**WORK TO COMPLETE:** Every line below from the one containing "SW1: switch (GND, TRIG)" through the one containing "R10: 330 (N007, N010) -> 100 (N007, N010)" is to be printed exactly, with the pictures omitted.

**EXERCISE MATERIALS:**
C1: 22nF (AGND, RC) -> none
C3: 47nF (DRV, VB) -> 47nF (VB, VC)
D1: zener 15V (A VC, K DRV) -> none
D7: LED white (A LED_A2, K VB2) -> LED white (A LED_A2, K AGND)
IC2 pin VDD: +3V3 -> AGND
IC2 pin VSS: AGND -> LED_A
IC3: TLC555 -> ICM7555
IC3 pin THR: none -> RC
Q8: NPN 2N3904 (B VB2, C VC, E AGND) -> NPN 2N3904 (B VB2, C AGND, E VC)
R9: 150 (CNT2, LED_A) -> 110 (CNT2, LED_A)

---

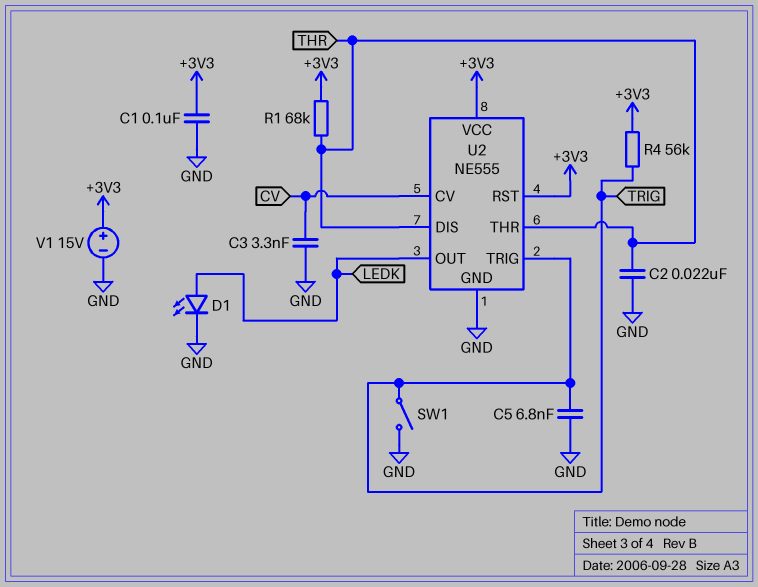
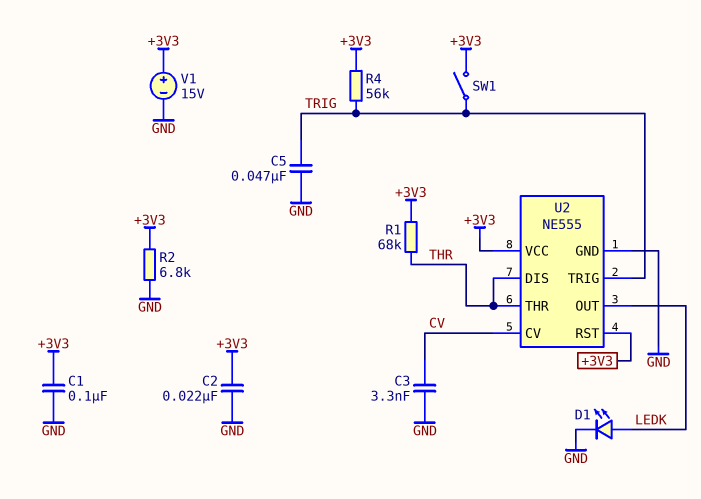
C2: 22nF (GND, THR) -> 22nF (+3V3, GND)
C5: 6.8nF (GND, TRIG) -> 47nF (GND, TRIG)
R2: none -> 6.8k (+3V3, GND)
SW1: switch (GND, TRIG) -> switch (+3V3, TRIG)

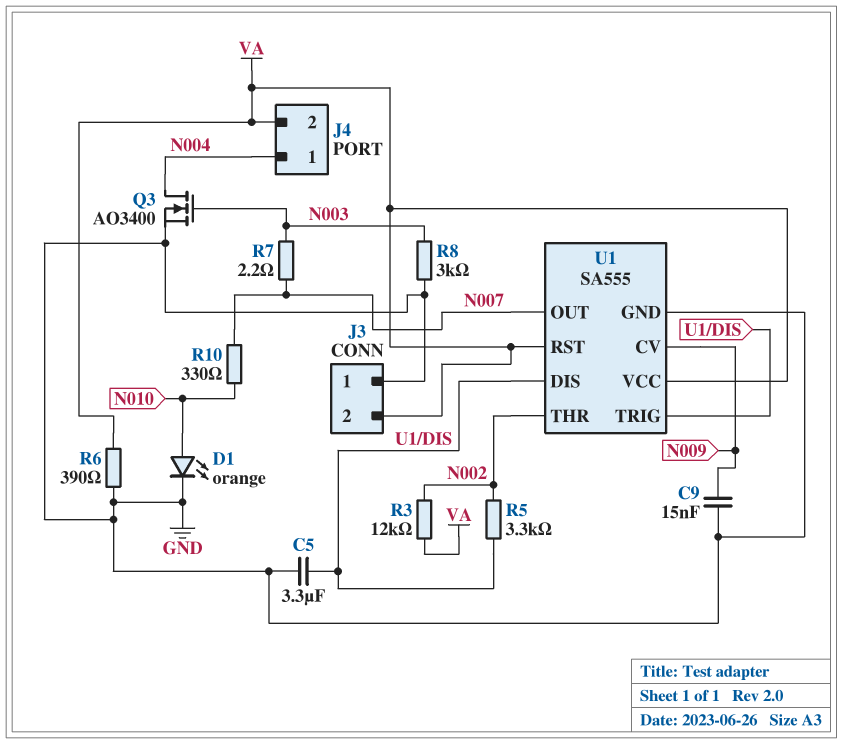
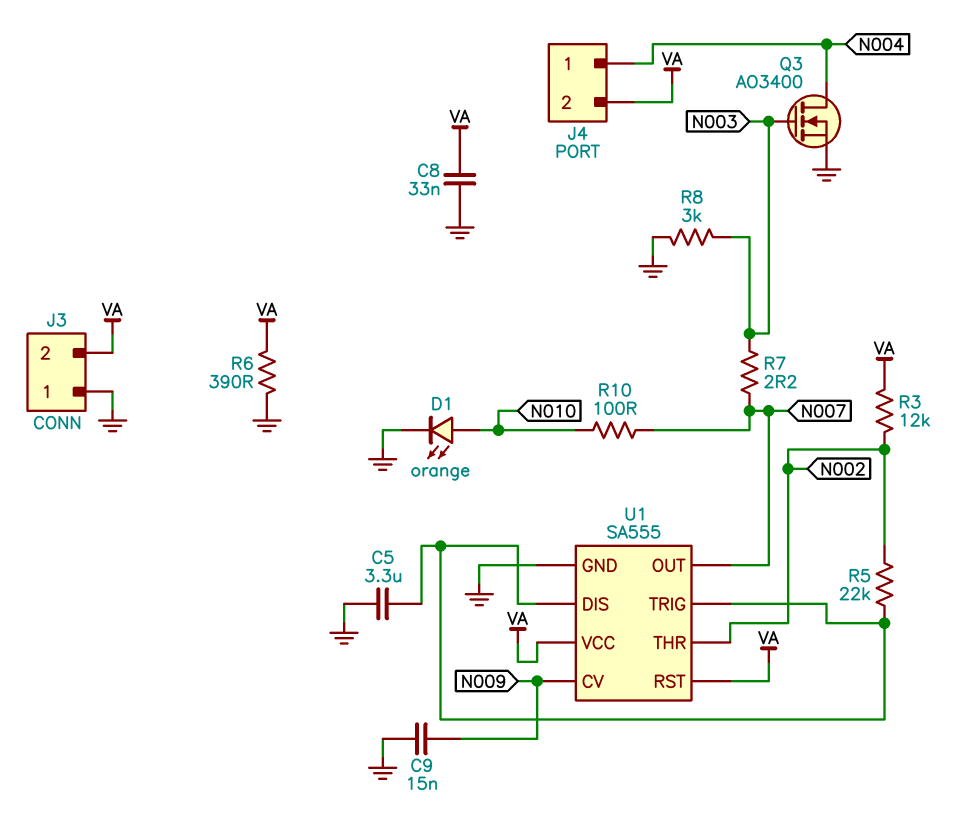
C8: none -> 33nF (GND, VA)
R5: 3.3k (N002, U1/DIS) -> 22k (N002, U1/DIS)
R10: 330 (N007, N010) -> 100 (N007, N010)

**TASK OUTPUT:**
SW1: switch (GND, TRIG) -> switch (+3V3, TRIG)

C8: none -> 33nF (GND, VA)
R5: 3.3k (N002, U1/DIS) -> 22k (N002, U1/DIS)
R10: 330 (N007, N010) -> 100 (N007, N010)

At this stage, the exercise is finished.